PROBLEM DETAILS:
Below are records; copy exactly the line containing "R3: 68k (OUT, VMID) -> 68k (VDD, VMID)" and every line after it, through the last.

GIVEN ENTRIES:

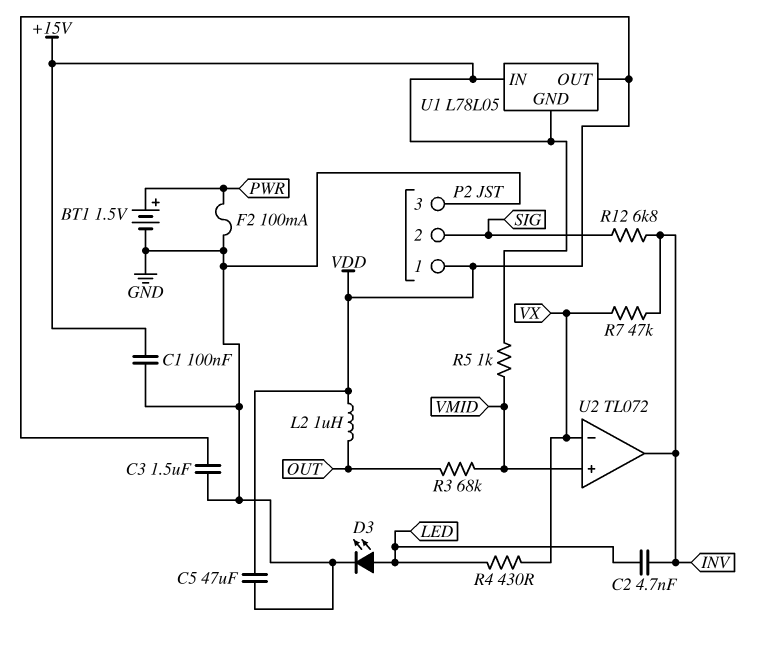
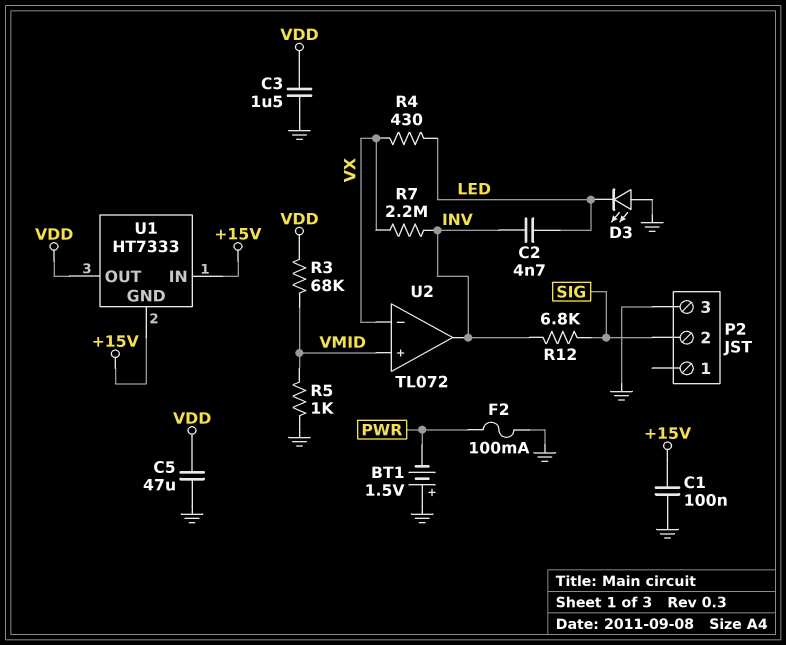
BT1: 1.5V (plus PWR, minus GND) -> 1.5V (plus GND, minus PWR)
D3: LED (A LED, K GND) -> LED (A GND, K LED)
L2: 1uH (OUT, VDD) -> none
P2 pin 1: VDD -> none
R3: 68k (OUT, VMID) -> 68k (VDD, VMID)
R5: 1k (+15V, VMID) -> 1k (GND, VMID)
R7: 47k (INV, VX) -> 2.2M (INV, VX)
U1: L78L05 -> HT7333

EXPECTED ANSWER:
R3: 68k (OUT, VMID) -> 68k (VDD, VMID)
R5: 1k (+15V, VMID) -> 1k (GND, VMID)
R7: 47k (INV, VX) -> 2.2M (INV, VX)
U1: L78L05 -> HT7333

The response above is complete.